What to produce: Only the lines that contain the string "bucket" belong in the answer; pull them from the records.

[Data under study]

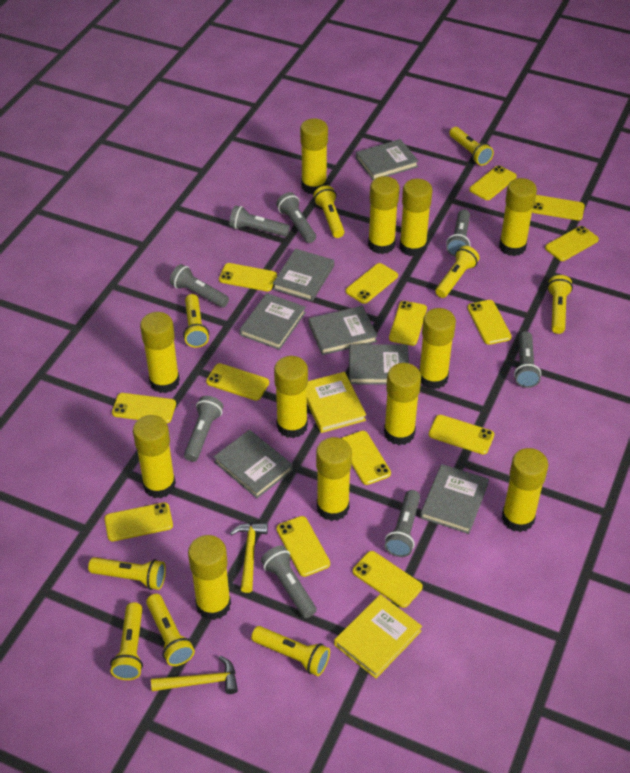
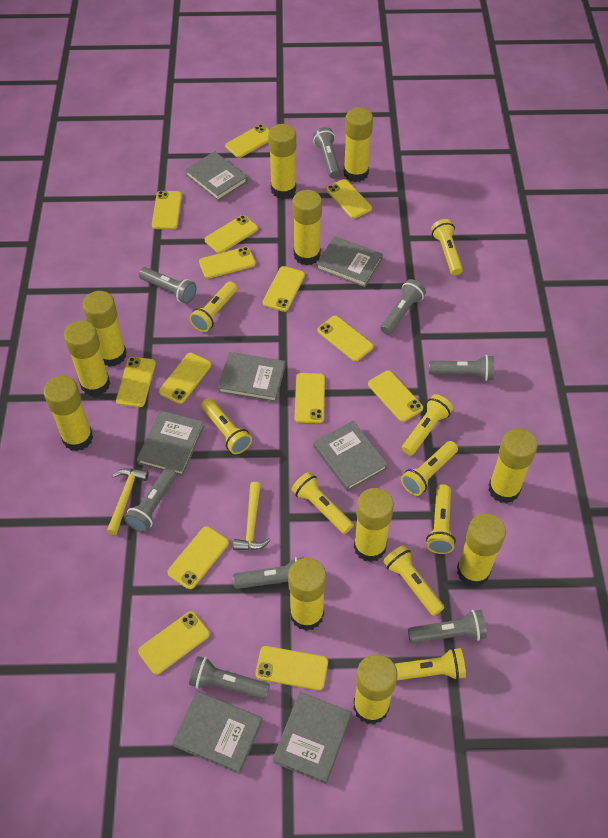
yellow book: 2 -> 0
yellow glue stick: 12 -> 11

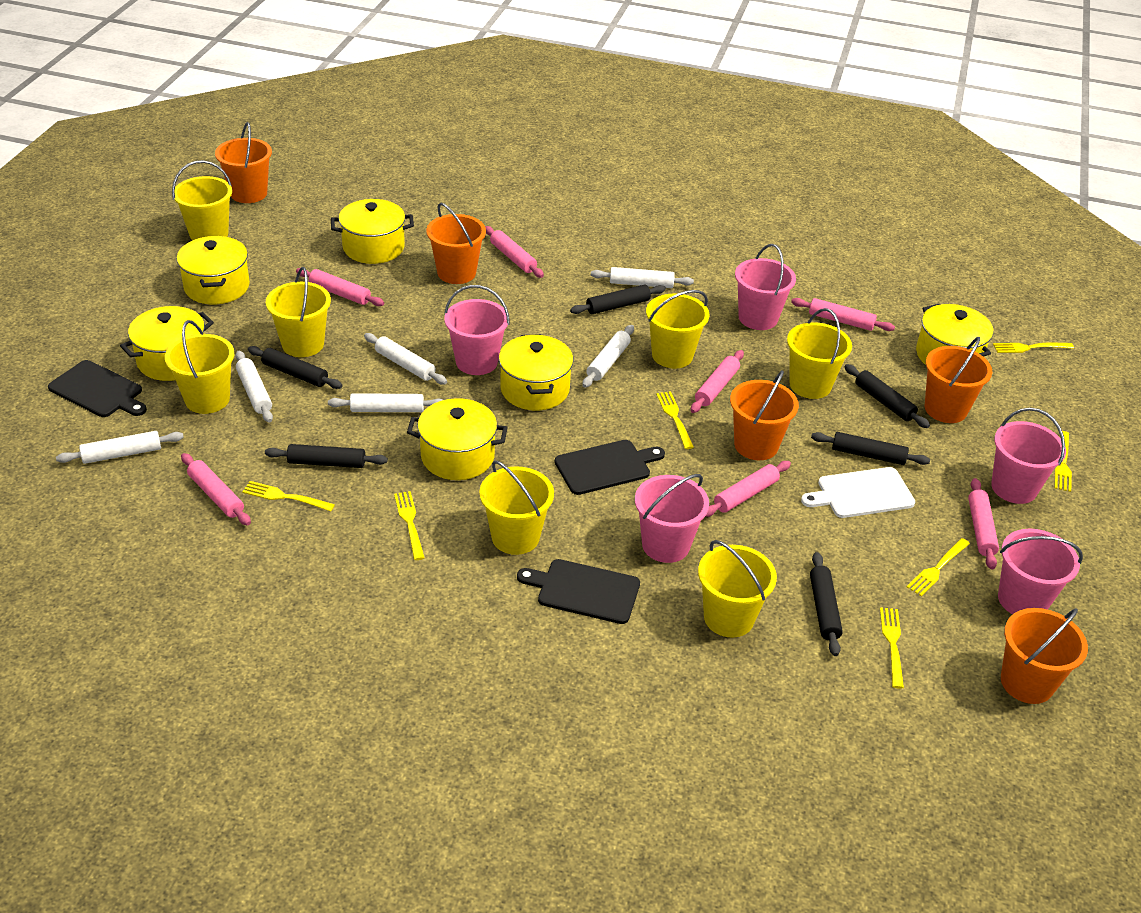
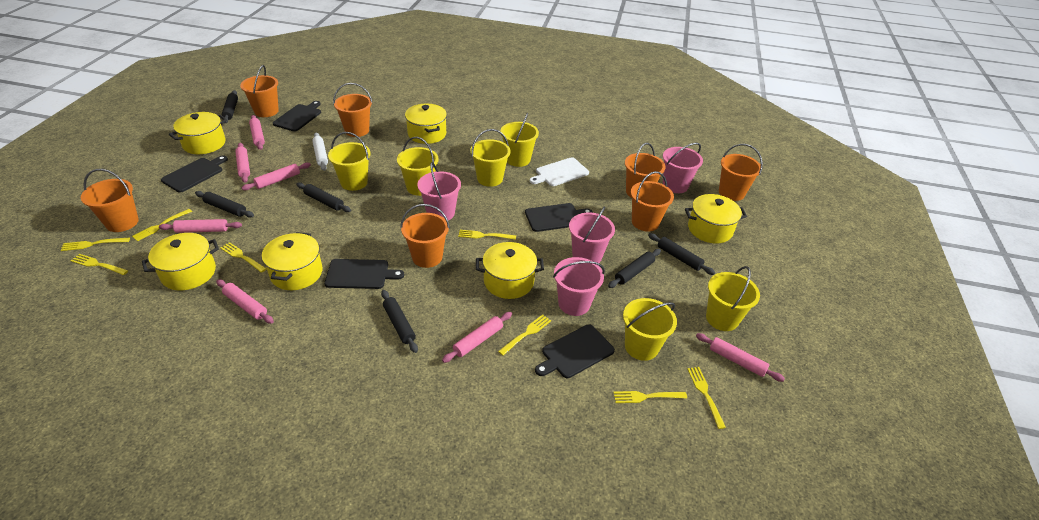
black cutting board: 3 -> 5
orange bucket: 5 -> 7
pink bucket: 5 -> 4
white rolling pin: 6 -> 1
yellow bucket: 7 -> 6
yellow fork: 7 -> 8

[/Data under study]

Reply to the task:
orange bucket: 5 -> 7
pink bucket: 5 -> 4
yellow bucket: 7 -> 6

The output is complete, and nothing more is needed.